■ Task prompt ■
Each line in the data holding "tile" should be listed.

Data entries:
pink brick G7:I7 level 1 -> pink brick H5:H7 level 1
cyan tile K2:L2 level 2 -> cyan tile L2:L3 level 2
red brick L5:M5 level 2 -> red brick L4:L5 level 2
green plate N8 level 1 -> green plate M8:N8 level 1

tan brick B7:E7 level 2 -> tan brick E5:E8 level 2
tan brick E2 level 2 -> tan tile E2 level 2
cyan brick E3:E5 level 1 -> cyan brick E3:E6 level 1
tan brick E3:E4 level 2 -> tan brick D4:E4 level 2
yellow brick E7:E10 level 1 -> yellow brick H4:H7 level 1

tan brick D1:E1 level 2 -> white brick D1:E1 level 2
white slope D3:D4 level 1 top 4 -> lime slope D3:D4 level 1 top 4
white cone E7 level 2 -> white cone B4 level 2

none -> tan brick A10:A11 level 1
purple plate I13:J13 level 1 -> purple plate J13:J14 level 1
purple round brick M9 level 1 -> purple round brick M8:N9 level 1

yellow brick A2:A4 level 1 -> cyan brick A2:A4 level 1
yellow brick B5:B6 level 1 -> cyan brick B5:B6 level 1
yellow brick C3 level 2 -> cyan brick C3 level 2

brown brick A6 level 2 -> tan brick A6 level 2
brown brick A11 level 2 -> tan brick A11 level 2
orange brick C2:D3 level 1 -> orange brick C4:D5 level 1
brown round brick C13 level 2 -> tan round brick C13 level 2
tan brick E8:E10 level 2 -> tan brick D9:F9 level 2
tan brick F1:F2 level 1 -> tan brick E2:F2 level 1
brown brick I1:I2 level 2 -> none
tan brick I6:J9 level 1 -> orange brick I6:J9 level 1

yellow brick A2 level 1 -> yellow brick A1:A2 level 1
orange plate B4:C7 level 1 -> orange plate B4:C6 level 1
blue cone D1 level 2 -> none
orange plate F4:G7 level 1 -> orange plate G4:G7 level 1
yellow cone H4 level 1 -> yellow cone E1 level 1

■ Your solution ■
cyan tile K2:L2 level 2 -> cyan tile L2:L3 level 2
tan brick E2 level 2 -> tan tile E2 level 2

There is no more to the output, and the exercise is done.